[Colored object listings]
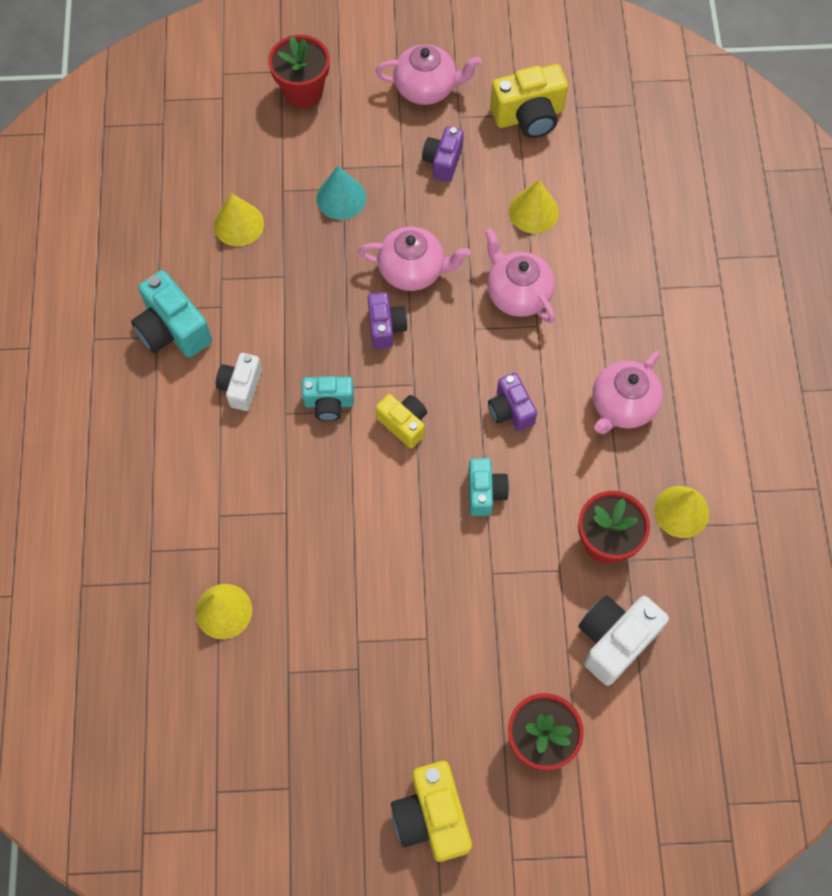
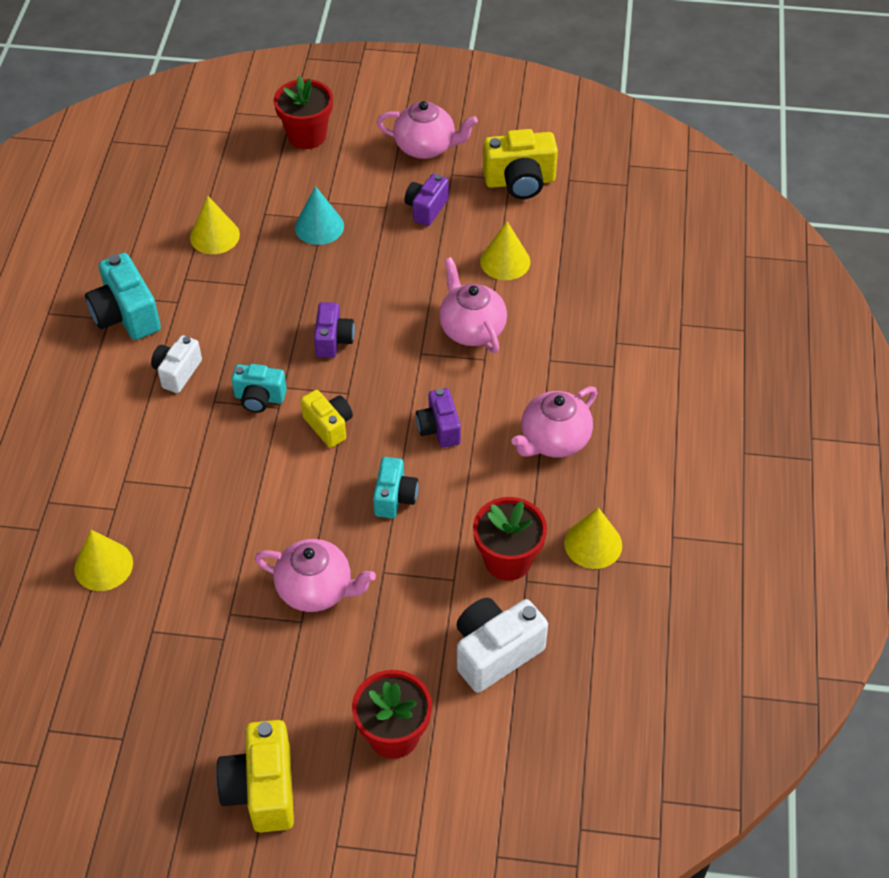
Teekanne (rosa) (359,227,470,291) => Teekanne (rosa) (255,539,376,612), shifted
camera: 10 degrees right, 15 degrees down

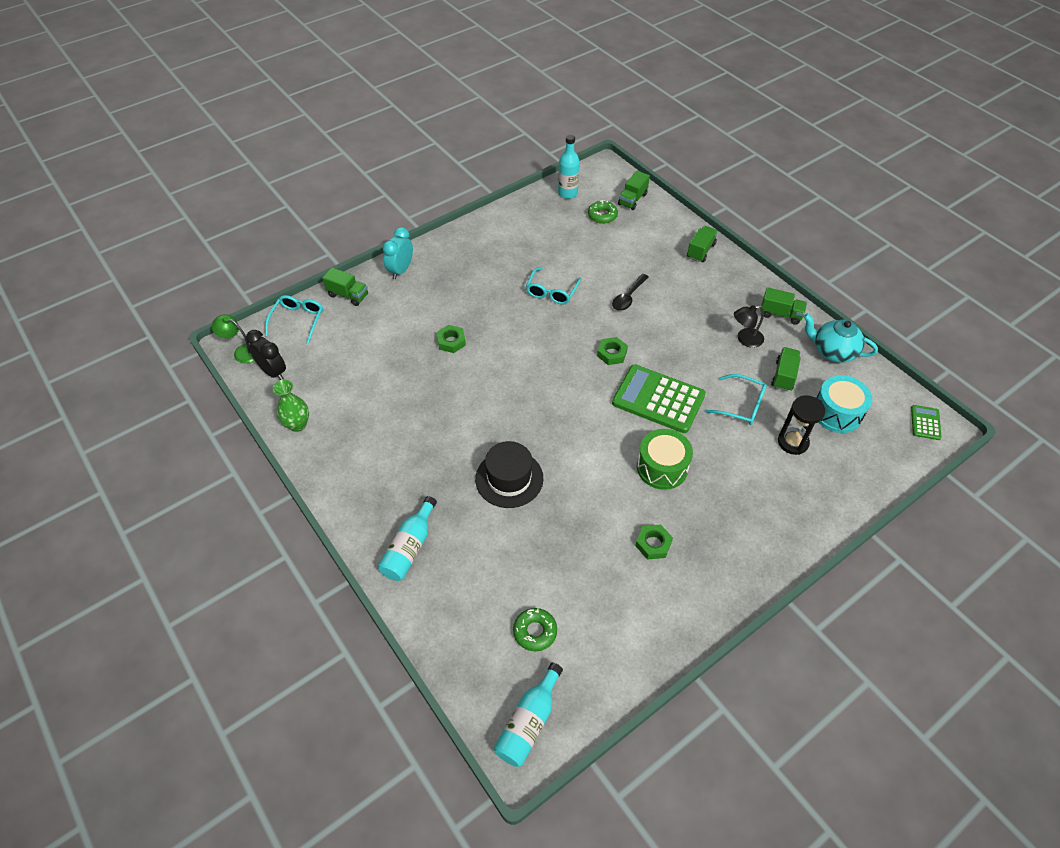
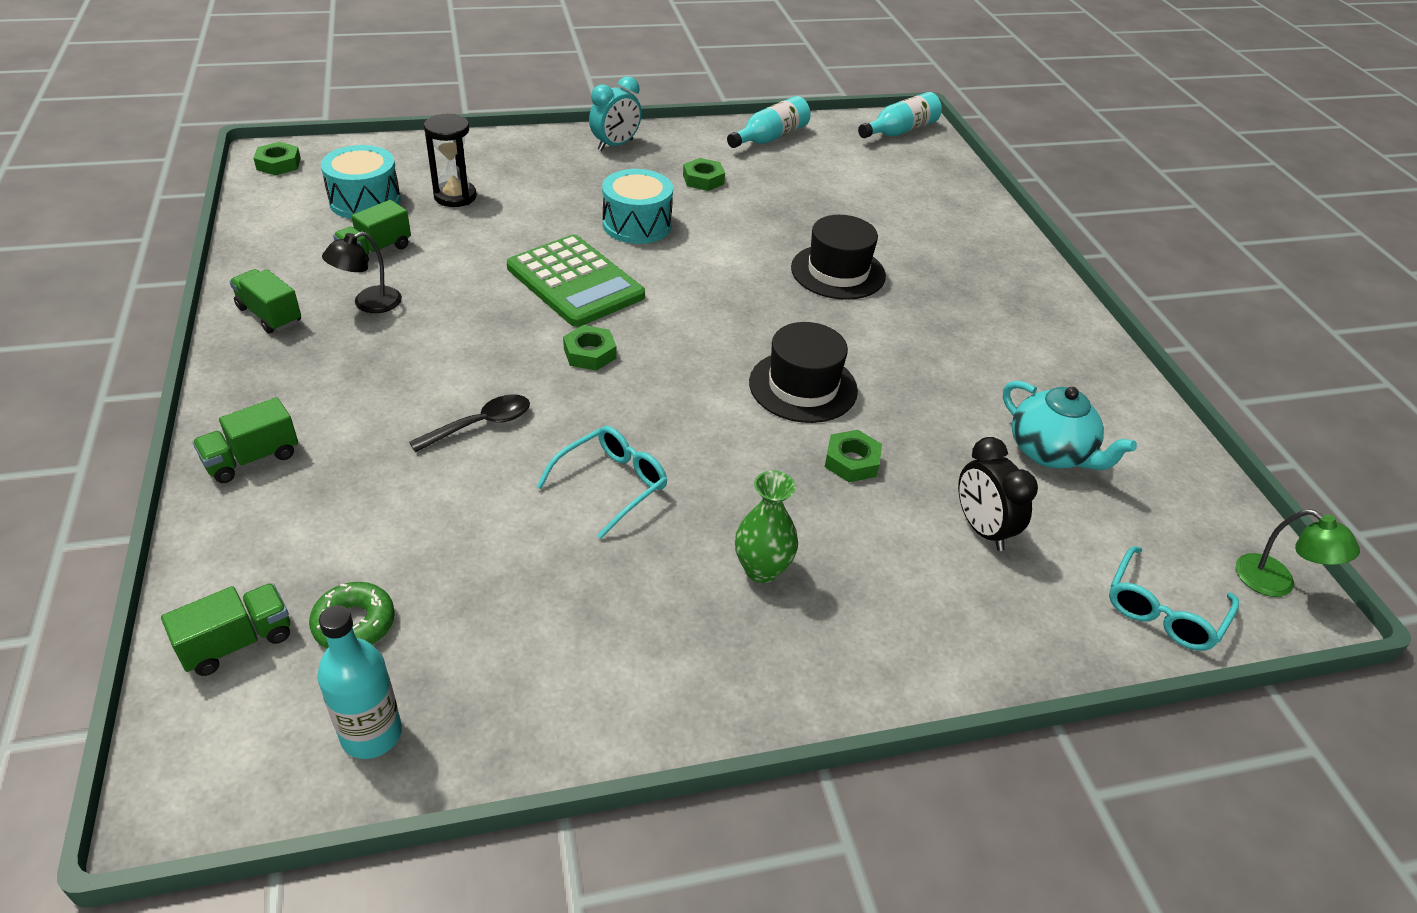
Lastwagen (grün) (322,268,368,306) => nothing
Donut (grün) (513,608,557,651) => nothing
Brille (türkis) (705,374,767,425) => nothing
nothing => Hut (schwarz) (749,322,858,423)
Wecker (schwarz) (246,330,286,380) => Wecker (schwarz) (958,437,1038,551), shifted
Vase (grün) (273,380,309,432) => Vase (grün) (735,471,798,583), shifted
Flasche (türkis) (378,496,437,581) => Flasche (türkis) (727,96,811,148), shifted
Wecker (türkis) (383,227,413,279) => Wecker (türkis) (589,76,642,151), shifted
Teekanne (türkis) (804,313,878,363) => Teekanne (türkis) (1003,380,1137,470), shifted
Taschenrechner (grün) (911,405,942,440) => Sechskantmutter (grün) (253,142,301,175)
Trommel (grün) (637,429,693,490) => Trommel (türkis) (602,169,673,244)
Lampe (schwarz) (734,305,764,348) => Lampe (schwarz) (322,231,402,313), 135 degrees clockwise
camera: 160 degrees left, 10 degrees down

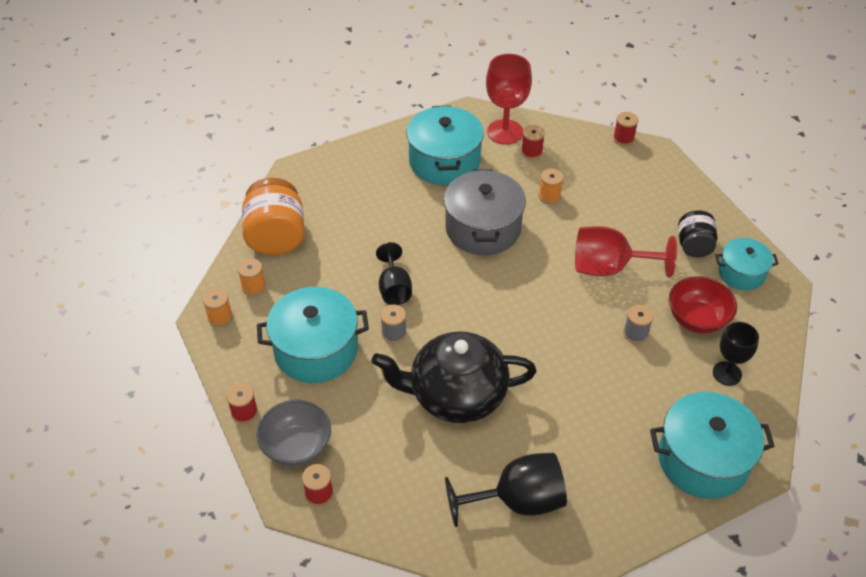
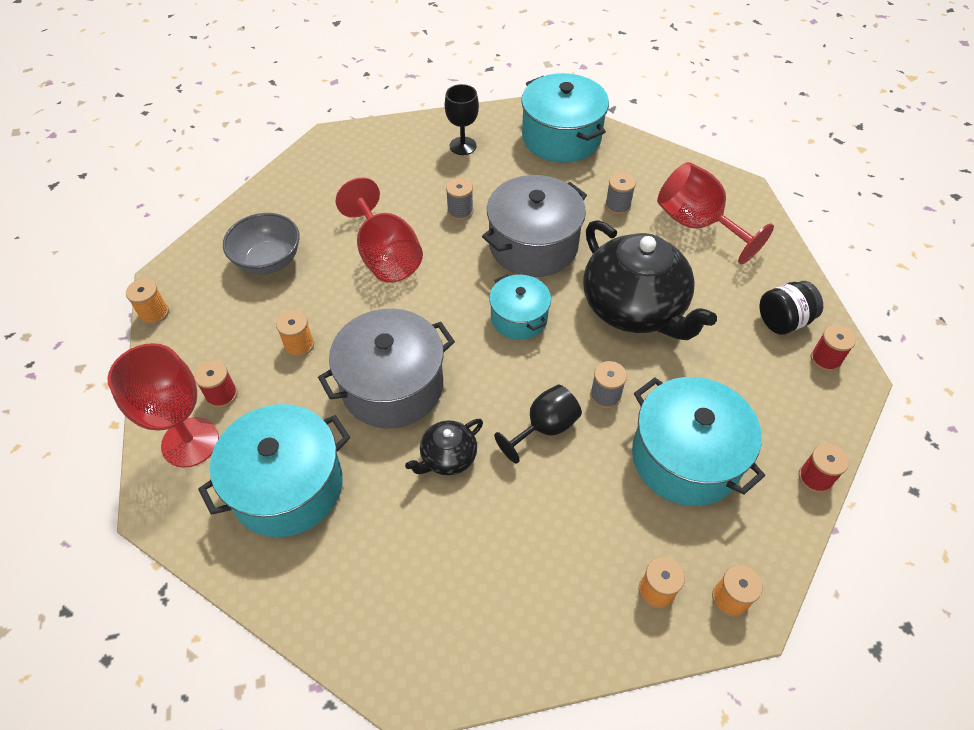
Einmachglas (orange) (242,178,305,255) => nothing
Schüssel (rot) (669,276,737,334) => nothing
nothing => Teekanne (schwarz) (405,419,483,475)
nothing => Kochtopf (grau) (482,175,587,277)
nothing => Garnrolle (grau) (605,172,636,215)
Schüssel (grau) (256,400,331,467) => Schüssel (grau) (223,213,300,275), shifted
Einmachglas (schwarz) (678,210,717,257) => Einmachglas (schwarz) (760,281,823,335), shifted
Kochtopf (türkis) (715,238,778,290) => Kochtopf (türkis) (489,274,551,340), shifted
Kelch (schwarz) (445,453,567,527) => Kelch (rot) (657,162,774,264)
Garnrolle (rot) (613,112,638,146) => Garnrolle (orange) (126,279,169,324)
camera: 120 degrees left, 5 degrees up

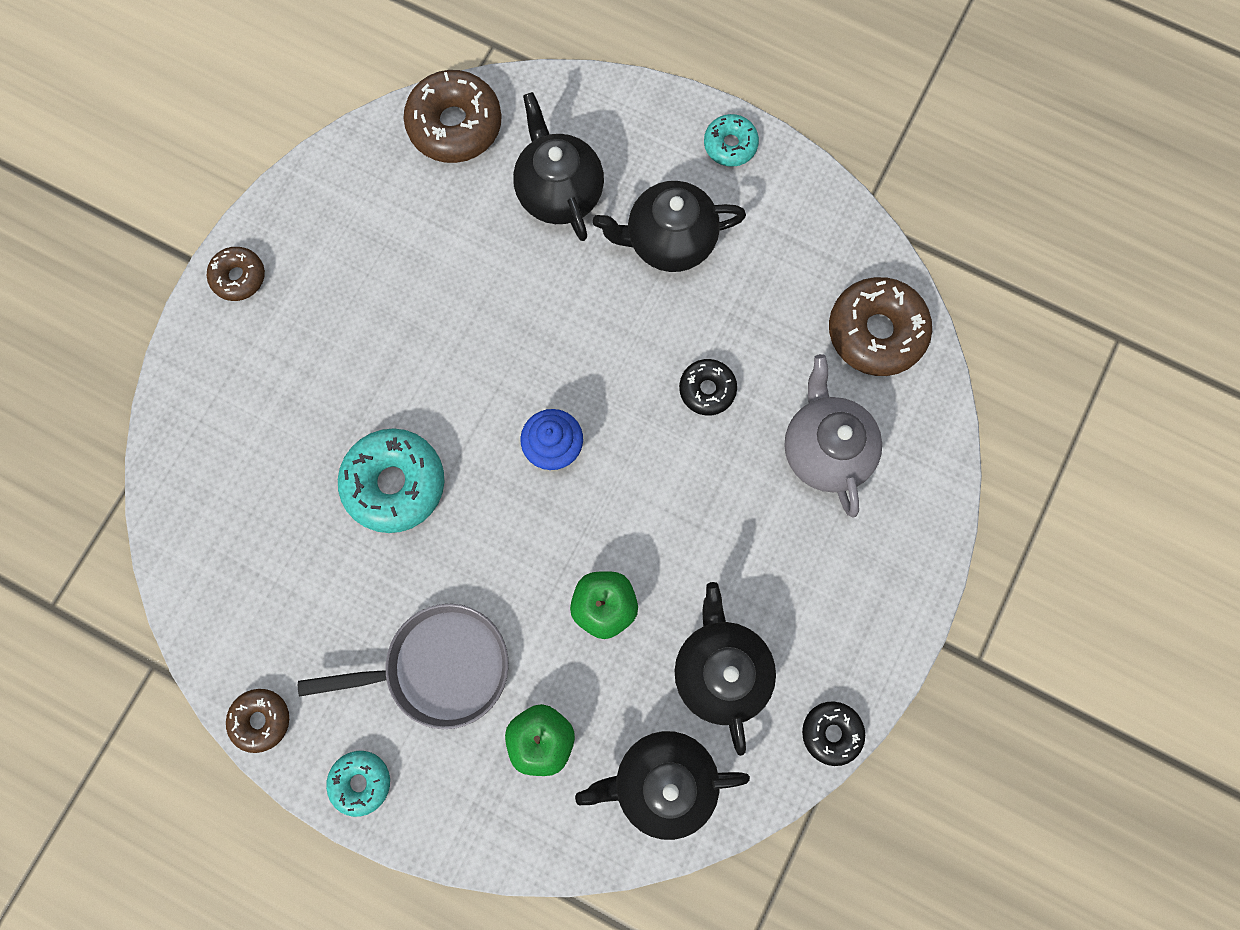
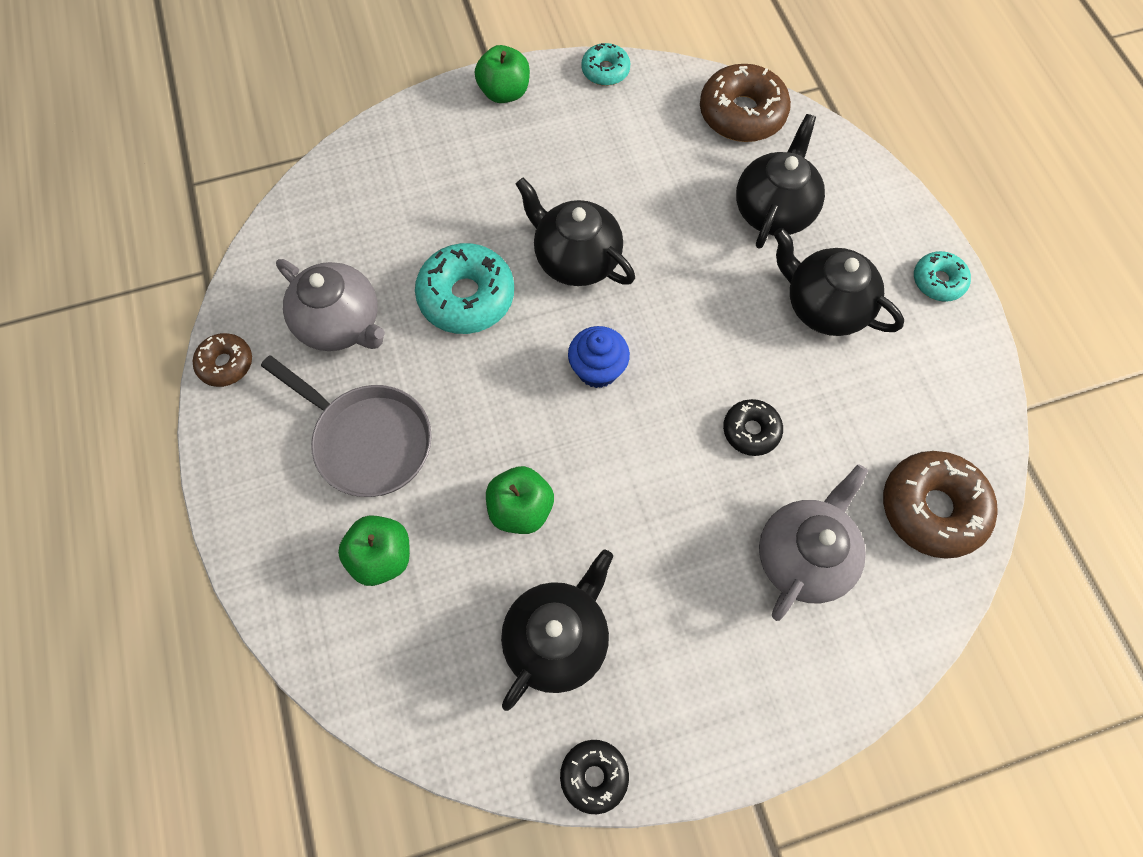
nothing => Teekanne (grau) (276,259,385,351)
Donut (türkis) (326,751,390,817) => Donut (türkis) (581,43,630,86), shifted
Teekanne (schwarz) (575,731,750,840) => Teekanne (schwarz) (516,178,635,286), shifted
Donut (braun) (207,247,265,301) => Apfel (grün) (475,45,530,103)
camera: 45 degrees right, 10 degrees down

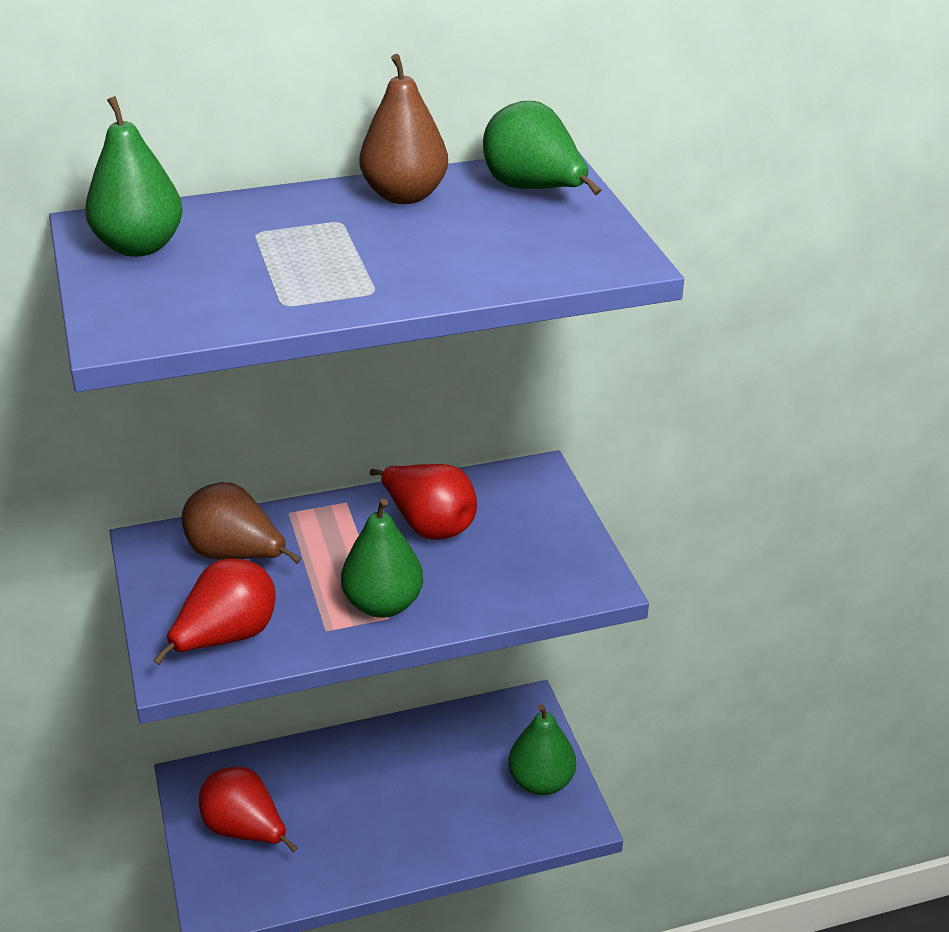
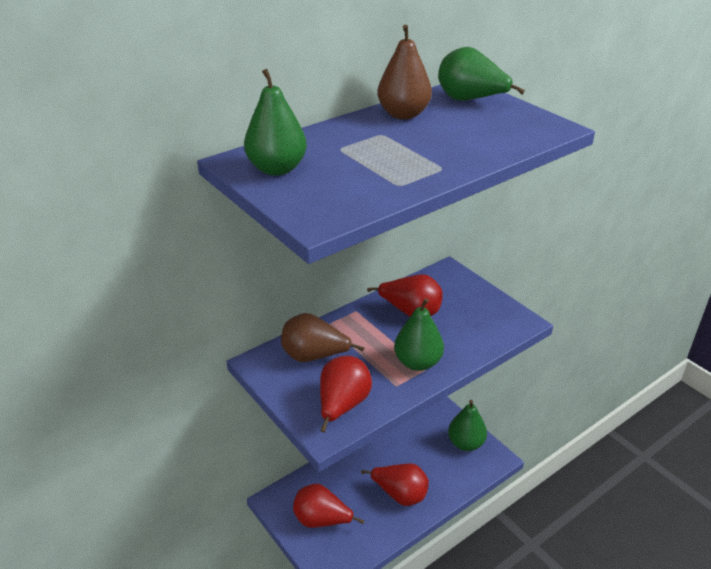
nothing => Birne (rot) (361,464,429,506)
camera: 20 degrees left, 0 degrees up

_WHAT YOU SHOULD DO_
Without copying any picture, write out the entries exactly.

_ANSWER SPACE_
Teekanne (rosa) (359,227,470,291) => Teekanne (rosa) (255,539,376,612), shifted
camera: 10 degrees right, 15 degrees down

Lastwagen (grün) (322,268,368,306) => nothing
Donut (grün) (513,608,557,651) => nothing
Brille (türkis) (705,374,767,425) => nothing
nothing => Hut (schwarz) (749,322,858,423)
Wecker (schwarz) (246,330,286,380) => Wecker (schwarz) (958,437,1038,551), shifted
Vase (grün) (273,380,309,432) => Vase (grün) (735,471,798,583), shifted
Flasche (türkis) (378,496,437,581) => Flasche (türkis) (727,96,811,148), shifted
Wecker (türkis) (383,227,413,279) => Wecker (türkis) (589,76,642,151), shifted
Teekanne (türkis) (804,313,878,363) => Teekanne (türkis) (1003,380,1137,470), shifted
Taschenrechner (grün) (911,405,942,440) => Sechskantmutter (grün) (253,142,301,175)
Trommel (grün) (637,429,693,490) => Trommel (türkis) (602,169,673,244)
Lampe (schwarz) (734,305,764,348) => Lampe (schwarz) (322,231,402,313), 135 degrees clockwise
camera: 160 degrees left, 10 degrees down

Einmachglas (orange) (242,178,305,255) => nothing
Schüssel (rot) (669,276,737,334) => nothing
nothing => Teekanne (schwarz) (405,419,483,475)
nothing => Kochtopf (grau) (482,175,587,277)
nothing => Garnrolle (grau) (605,172,636,215)
Schüssel (grau) (256,400,331,467) => Schüssel (grau) (223,213,300,275), shifted
Einmachglas (schwarz) (678,210,717,257) => Einmachglas (schwarz) (760,281,823,335), shifted
Kochtopf (türkis) (715,238,778,290) => Kochtopf (türkis) (489,274,551,340), shifted
Kelch (schwarz) (445,453,567,527) => Kelch (rot) (657,162,774,264)
Garnrolle (rot) (613,112,638,146) => Garnrolle (orange) (126,279,169,324)
camera: 120 degrees left, 5 degrees up

nothing => Teekanne (grau) (276,259,385,351)
Donut (türkis) (326,751,390,817) => Donut (türkis) (581,43,630,86), shifted
Teekanne (schwarz) (575,731,750,840) => Teekanne (schwarz) (516,178,635,286), shifted
Donut (braun) (207,247,265,301) => Apfel (grün) (475,45,530,103)
camera: 45 degrees right, 10 degrees down

nothing => Birne (rot) (361,464,429,506)
camera: 20 degrees left, 0 degrees up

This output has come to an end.